# EXERCISE AIM
Nothing but the pictures should be left out when you copy the records exactly.

[Data items]
*** Block opens ***

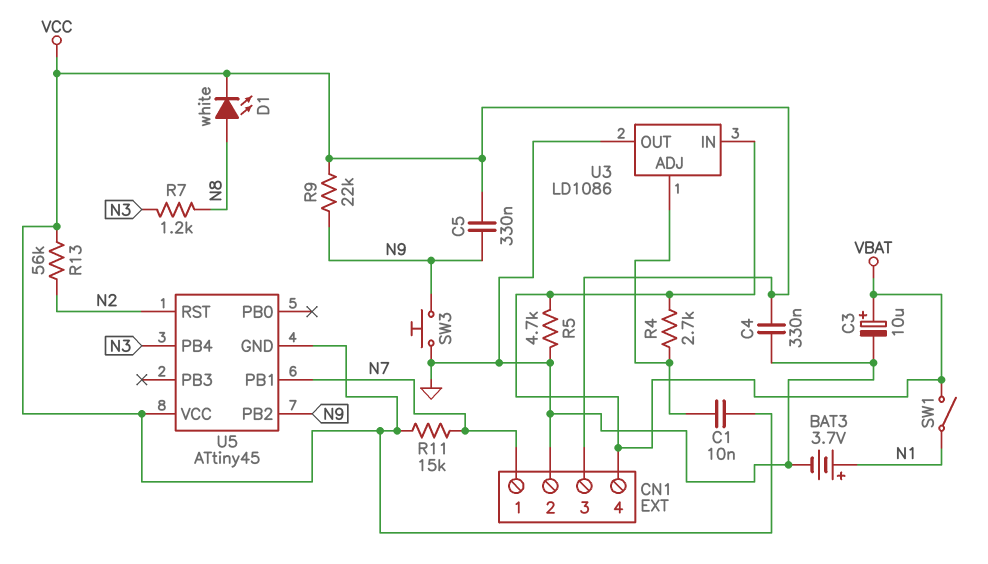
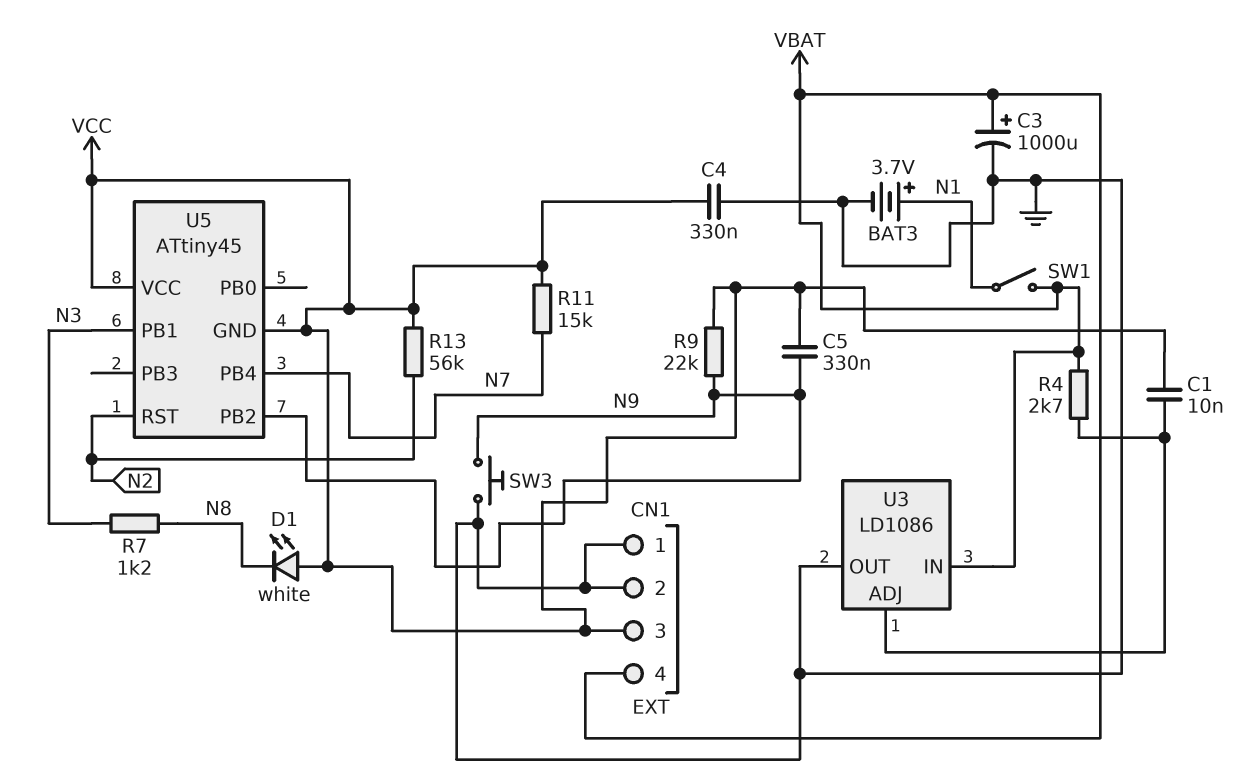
C3: 10uF (plus VBAT, minus GND) -> 1000uF (plus VBAT, minus GND)
CN1 pin 1: N7 -> GND
D1: LED white (A N8, K VCC) -> LED white (A VCC, K N8)
R5: 4.7k (GND, VBAT) -> none
U5 pin PB1: N7 -> N3
U5 pin PB4: N3 -> N7

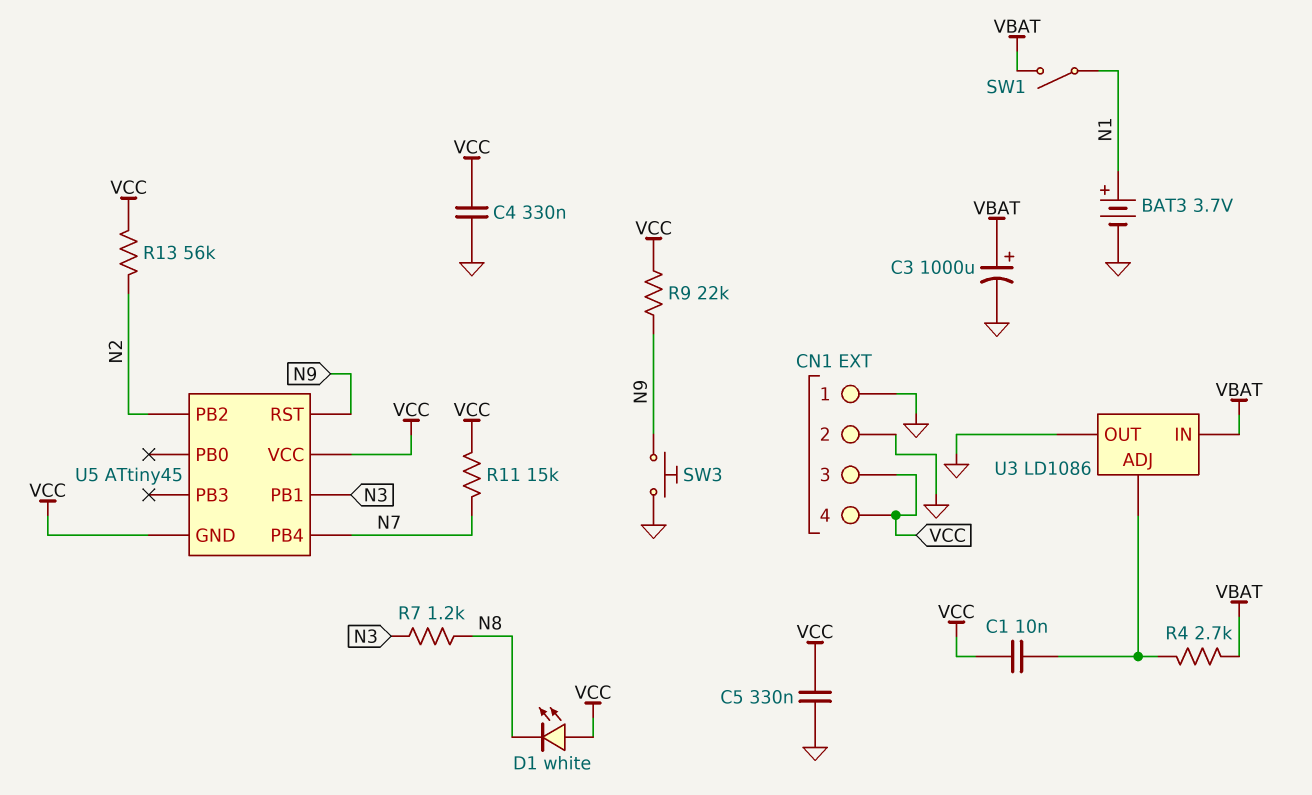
C5: 330nF (N9, VCC) -> 330nF (GND, VCC)
CN1 pin 4: VBAT -> VCC
U5 pin PB2: N9 -> N2
U5 pin RST: N2 -> N9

*** Block closes ***

# EXERCISE SOLUTION
C3: 10uF (plus VBAT, minus GND) -> 1000uF (plus VBAT, minus GND)
CN1 pin 1: N7 -> GND
D1: LED white (A N8, K VCC) -> LED white (A VCC, K N8)
R5: 4.7k (GND, VBAT) -> none
U5 pin PB1: N7 -> N3
U5 pin PB4: N3 -> N7

C5: 330nF (N9, VCC) -> 330nF (GND, VCC)
CN1 pin 4: VBAT -> VCC
U5 pin PB2: N9 -> N2
U5 pin RST: N2 -> N9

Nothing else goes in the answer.